WHAT TO PRODUCE:
Starting with the line with "RTC1 pin SCL: D12 -> A5" in the entries below and going on through the line with "SCALE2 pin DT: D12 -> D7", output every line exactly and nothing more. No pictures.
PROVIDED ENTRIES START
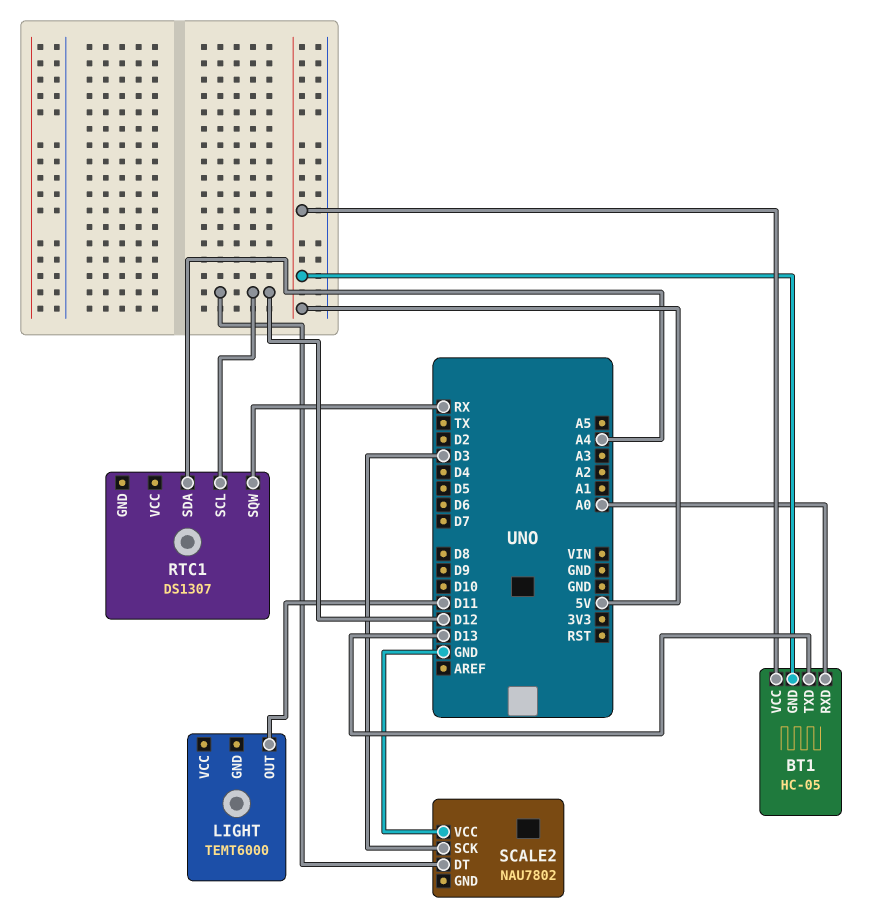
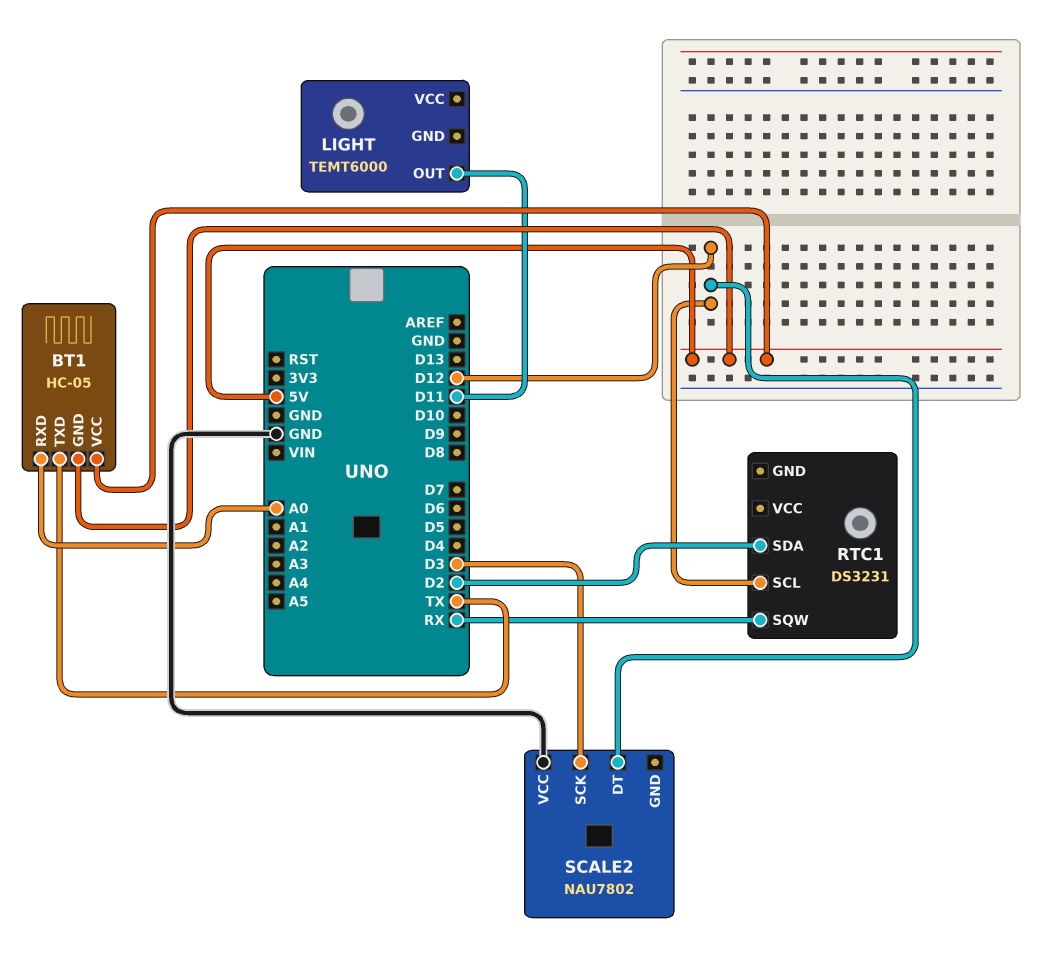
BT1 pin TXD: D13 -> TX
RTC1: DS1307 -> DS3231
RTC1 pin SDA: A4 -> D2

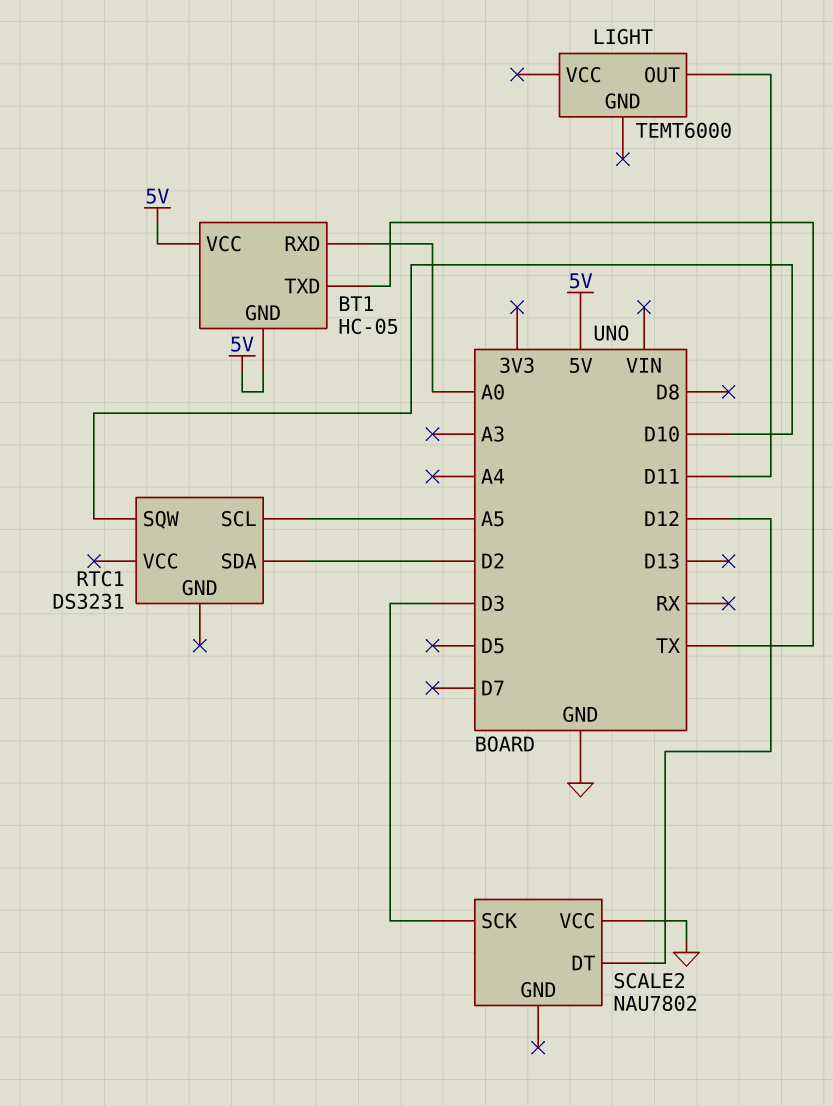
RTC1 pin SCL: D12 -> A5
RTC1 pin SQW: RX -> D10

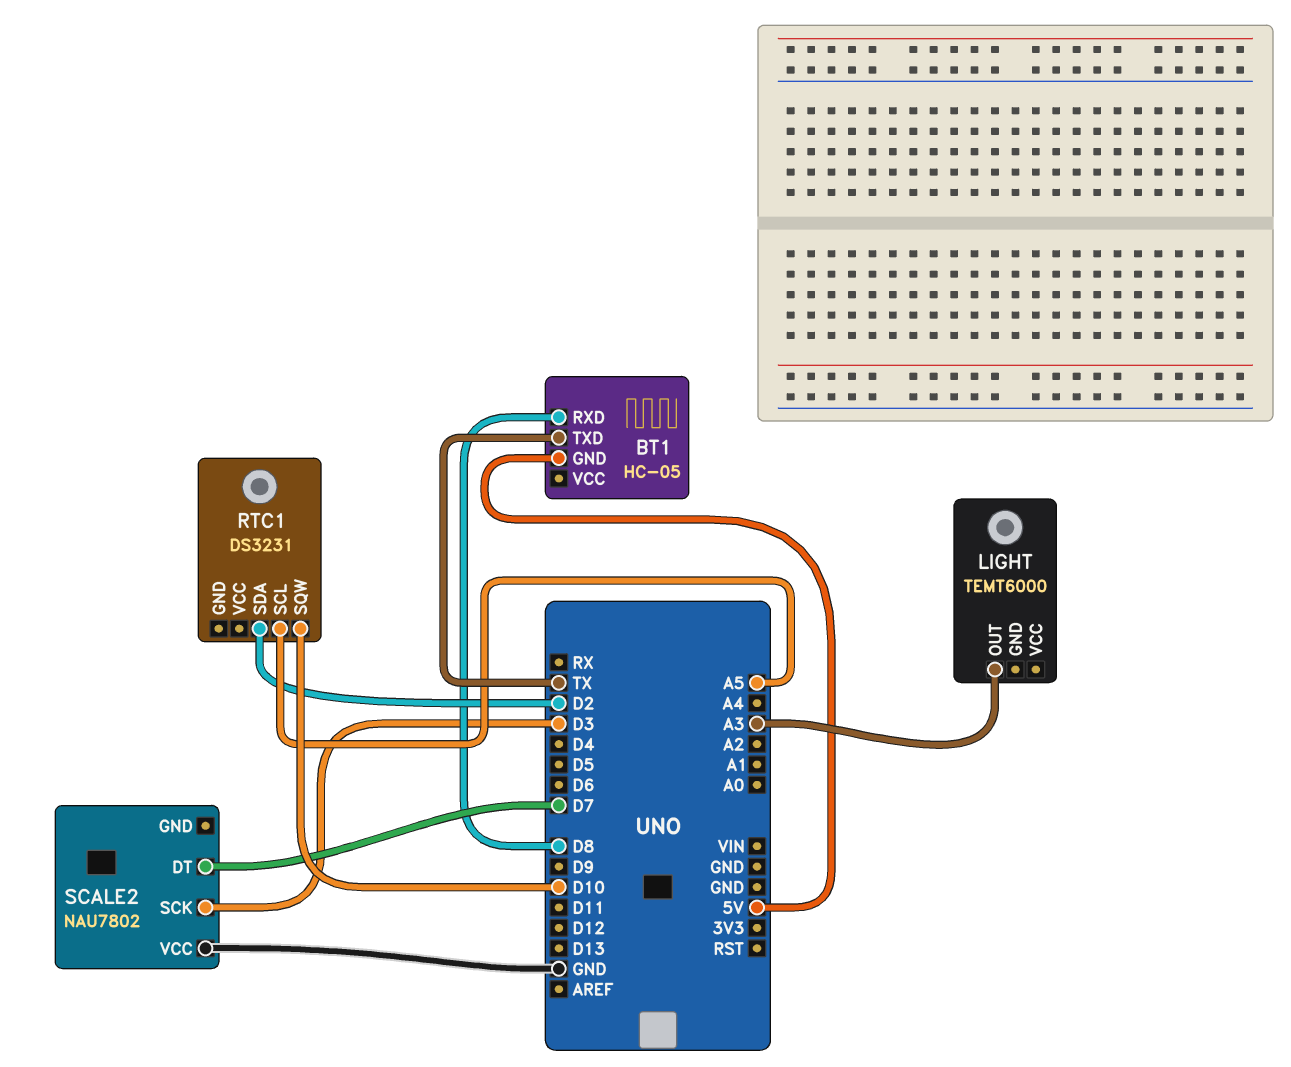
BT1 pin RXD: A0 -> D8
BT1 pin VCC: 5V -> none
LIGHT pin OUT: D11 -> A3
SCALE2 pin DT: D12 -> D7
PROVIDED ENTRIES END
PROVIDED ENTRIES START
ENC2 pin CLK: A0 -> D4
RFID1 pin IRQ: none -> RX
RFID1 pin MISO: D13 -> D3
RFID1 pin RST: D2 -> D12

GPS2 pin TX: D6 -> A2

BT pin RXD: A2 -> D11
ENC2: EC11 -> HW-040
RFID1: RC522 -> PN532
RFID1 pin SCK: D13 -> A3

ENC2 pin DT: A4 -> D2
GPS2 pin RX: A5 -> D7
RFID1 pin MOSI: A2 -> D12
PROVIDED ENTRIES END
RESPONSE TO THE TASK:
RTC1 pin SCL: D12 -> A5
RTC1 pin SQW: RX -> D10

BT1 pin RXD: A0 -> D8
BT1 pin VCC: 5V -> none
LIGHT pin OUT: D11 -> A3
SCALE2 pin DT: D12 -> D7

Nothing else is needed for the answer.